** begin **
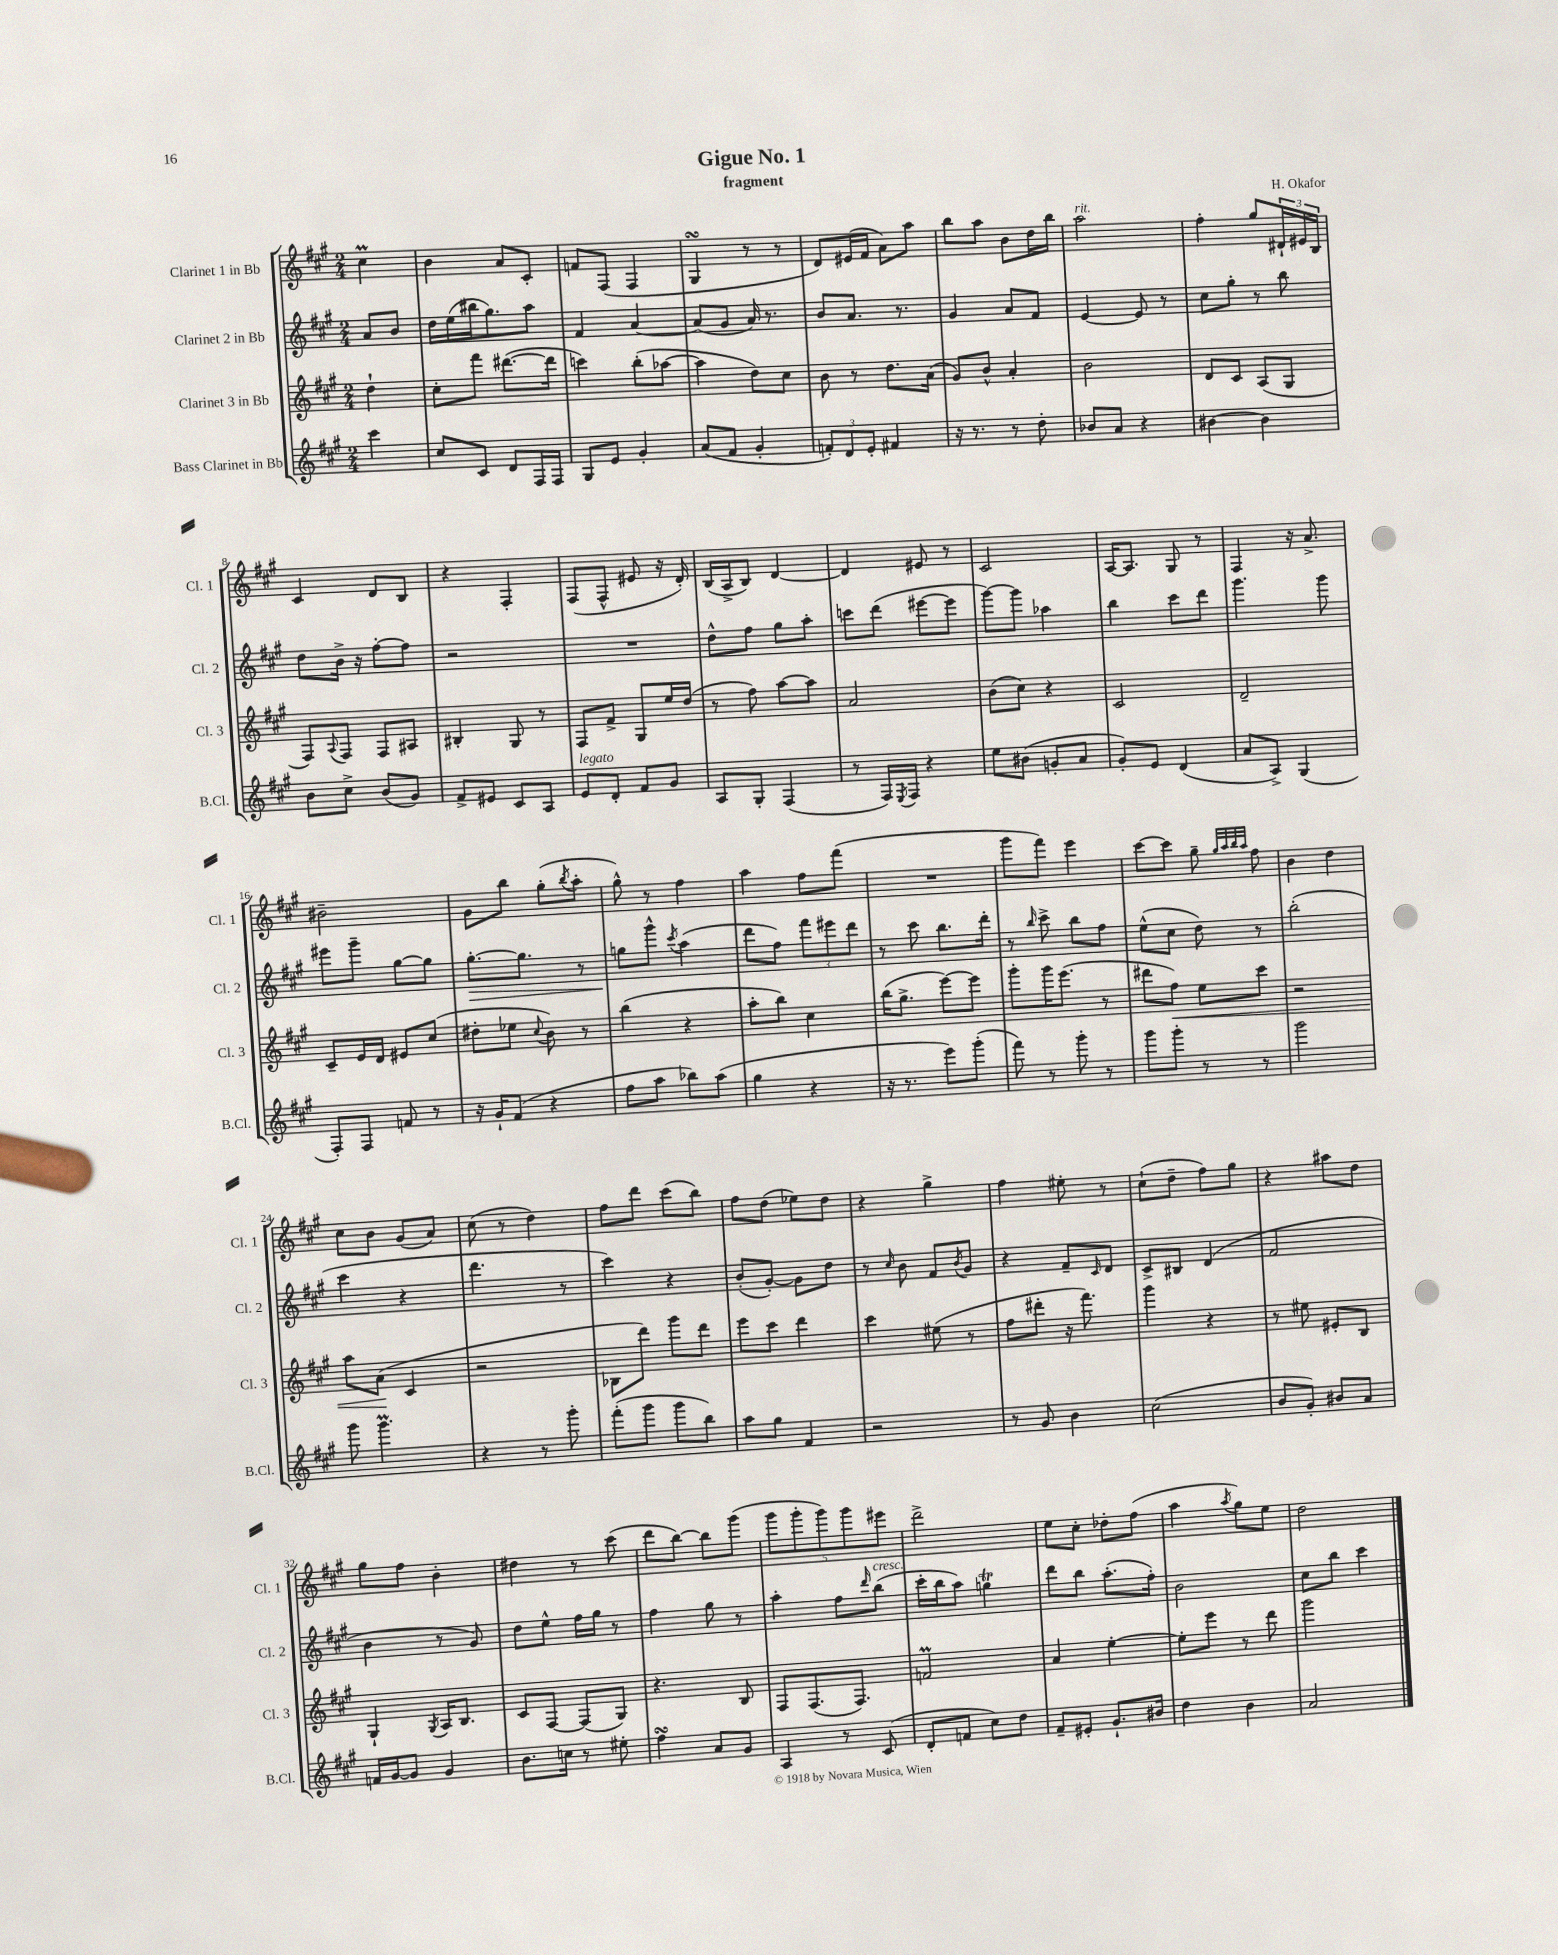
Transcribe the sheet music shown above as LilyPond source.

\header { title = "Gigue No. 1" composer = "H. Okafor" subtitle = "fragment" }
<<
\new StaffGroup <<
\new Staff = "s0" \with { instrumentName = "Clarinet 1 in Bb" shortInstrumentName = "Cl. 1" } {
    \clef treble \key a \major \numericTimeSignature \time 2/4 \partial 4
    cis''4\prall |
    b'4 a'8 cis'8-. |
    f'8 fis8( fis4 |
    gis4\turn r8 r8 |
    d'8) eis'16( fis'16 a'8) a''8 |
    b''8 a''8 b'8 d''16 b''16 |
    a''2^\markup { \italic "rit." } |
    fis''4-. gis''8 \tuplet 3/2 { dis'16-! eis'16 b16 } |
    cis'4 d'8 b8 |
    r4 fis4-. |
    fis8( fis8-^ eis'8 r16 d'16-.) |
    b16( a16-> b8) d'4~ |
    d'4 eis'8 r8 |
    cis'2 |
    a16~ a8. gis8 r8 |
    fis4 r16 a'8.-> |
    bis'2-- |
    gis'8 b''8 gis''8-.( \acciaccatura { b''8 } a''8-. |
    gis''8-^) r8 fis''4 |
    a''4 fis''8 fis'''8( |
    R2 |
    gis'''8 fis'''8) e'''4 |
    cis'''8~ cis'''8 gis''8-- \grace { gis''32 a''32 b''32 a''32 } fis''8 |
    b'4 d''4 |
    cis''8 b'8 gis'8( a'8) |
    cis''8( r8 d''4) |
    fis''8 d'''8 cis'''8( b''8) |
    fis''8 d''8( ees''8) d''8 |
    r4 gis''4-> |
    fis''4 eis''8-. r8 |
    cis''8-!( d''8-- fis''8) gis''8 |
    r4 ais''8 d''8 |
    gis''8 fis''8 b'4-. |
    dis''4 r8 cis'''8( |
    d'''8 b''8~) b''8 gis'''8( |
    \tuplet 5/4 { gis'''8 gis'''8-. gis'''8) gis'''8 eis'''8 } |
    d'''2-> |
    e''8 cis''8-. des''8-. fis''8( |
    a''4 \acciaccatura { a''8 } gis''8) e''8 |
    d''2 \bar "|." |
}
\new Staff = "s1" \with { instrumentName = "Clarinet 2 in Bb" shortInstrumentName = "Cl. 2" } {
    \clef treble \key a \major \numericTimeSignature \time 2/4 \partial 4
    a'8 b'8 |
    d''16 e''16( bis''16 gis''8.) a''8 |
    fis'4 a'4~ |
    a'8( gis'8 a'16) r8. |
    b'8 a'8. r8. |
    gis'4 a'8 fis'8 |
    e'4~ e'8 r8 |
    cis''8 gis''8-. r8 b''8 |
    d''8 b'16-> r16 fis''8~-. fis''8 |
    r2 |
    R2 |
    d''8-^ fis''8 gis''8 a''8-. |
    c'''8 d'''8( eis'''8~ eis'''8 |
    gis'''8~) gis'''8 aes''4 |
    b''4 cis'''8 d'''8 |
    gis'''4. gis'''8 |
    eis'''8 gis'''8-- gis''8~ gis''8 |
    gis''8.~-.\> gis''8. r8 |
    g''8\! gis'''8-^ \acciaccatura { cis'''8 } a''4( |
    d'''8 fis''8) \tuplet 3/2 { fis'''8 eis'''8 d'''8 } |
    r8 cis'''8 b''8. d'''16-. |
    r8 \grace { b''16 } cis'''8-> b''8 fis''8 |
    e''8-^( cis''8 d''8) r8 |
    b''2-.( |
    cis'''4 r4 |
    d'''4. r8 |
    cis'''4) r4 |
    b'8-.( gis'8~-.) gis'8 d''8 |
    r8 \grace { cis''16 } b'8 fis'8 \acciaccatura { b'8 } gis'8 |
    r4 fis'8-- \grace { cis'16 } d'8 |
    cis'8-> bis8 d'4( |
    fis'2 |
    b'4 r8 gis'8) |
    d''8 e''8-^ fis''16 gis''16 r8 |
    fis''4 gis''8 r8 |
    a''4-. fis''8 \grace { d'''16 } b''8^\markup { \italic "cresc." }( |
    cis'''16-. b''16 a''8) g''4\trill |
    d'''8 b''8 a''8.-.( fis''16-.) |
    b'2 |
    cis''8 b''8 cis'''4 \bar "|." |
}
\new Staff = "s2" \with { instrumentName = "Clarinet 3 in Bb" shortInstrumentName = "Cl. 3" } {
    \clef treble \key a \major \numericTimeSignature \time 2/4 \partial 4
    d''4-! |
    cis''8-. fis'''8 dis'''8.~( dis'''16 |
    c'''4) b''8-.( aes''8~ |
    aes''4 d''8) cis''8 |
    b'8 r8 d''8. a'16( |
    gis'8) b'8-^ a'4-. |
    b'2 |
    d'8 cis'8 a8( gis8 |
    fis8) \appoggiatura { a8 } fis8 fis8 ais8 |
    bis4-. gis8 r8 |
    fis8 fis'8-> gis8 e''16 d''16( |
    r8 fis''8) a''8~ a''8 |
    a'2 |
    b'8( cis''8) r4 |
    cis'2 |
    d'2-- |
    cis'8-- e'16 d'16 eis'8 cis''8( |
    dis''8-. ees''8 \appoggiatura { cis''8 } b'8) r8 |
    b''4( r4 |
    a''8-. b''8) cis''4 |
    b''16( gis''8.-> e'''8~) e'''8 |
    gis'''8-. gis'''16 e'''8.( r8 |
    dis'''8 fis''8\<) e''8 cis'''8 |
    r2 |
    a''8 a'8\!( cis'4 |
    r2 |
    bes8 d'''8) gis'''8 d'''8 |
    e'''8 cis'''8 d'''4 |
    cis'''4 eis''8( r8 |
    fis''8 dis'''8-. r16 fis'''8.) |
    gis'''4 r4 |
    r8 eis''8 eis'8-. b8 |
    gis4-! \acciaccatura { gis8 } a16 b8. |
    cis'8 fis8~ fis8( gis8) |
    r4. b8 |
    fis8 fis8.( fis8.) |
    f'2\prall |
    a'4 e''4~-. |
    e''8-. e'''8 r8 d'''8 |
    gis'''2 \bar "|." |
}
\new Staff = "s3" \with { instrumentName = "Bass Clarinet in Bb" shortInstrumentName = "B.Cl." } {
    \clef treble \key a \major \numericTimeSignature \time 2/4 \partial 4
    cis'''4 |
    cis''8 cis'8 d'8 fis16 fis16 |
    gis8 e'8 gis'4-. |
    a'8( fis'8 gis'4-. |
    \tuplet 3/2 { f'8-.) d'8 e'8-. } fis'4 |
    r16 r8. r8 d''8-. |
    bes'8 a'8 r4 |
    bis'4~ bis'4 |
    b'8 cis''8-> b'8( gis'8) |
    fis'8-> eis'8 cis'8 a8 |
    e'8^\markup { \italic "legato" } d'8-. fis'8 gis'8 |
    a8 gis8-. fis4( |
    r8 fis16) \acciaccatura { e8 } fis16 r4 |
    e''8 bis'8( g'8-. a'8 |
    gis'8-.) e'8 d'4( |
    a'8 a8->) gis4( |
    fis8-.) fis8 f'8 r8 |
    r16 gis'16-! fis'8( r4 |
    fis''8 a''8 bes''8) a''8( |
    gis''4 r4 |
    r16 r8. e'''8) gis'''8-.( |
    fis'''8) r8 gis'''8-. r8 |
    gis'''8 gis'''8-. r8 r8 |
    gis'''2 |
    gis'''8 gis'''4.\prall |
    r4 r8 gis'''8-. |
    fis'''8-.( gis'''8 gis'''8 b''8) |
    a''8 gis''8 fis'4 |
    r2 |
    r8 gis'8 b'4 |
    cis''2( |
    b'8 gis'8-.) bis'8 a'8 |
    f'16 gis'16~ gis'8 gis'4 |
    b'8. c''16 r8 eis''8-. |
    fis''4\turn a'8 gis'8 |
    a4 r8 cis'8( |
    d'8-. f'8 cis''8) d''8 |
    fis'8-- eis'8-. gis'8.-! bis'16 |
    d''4 b'4 |
    a'2 \bar "|." |
}
>>
>>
** end **
How many of the lines above contain the string "instrumentName"? Reply with the number alone.

▸ **Solution**:
4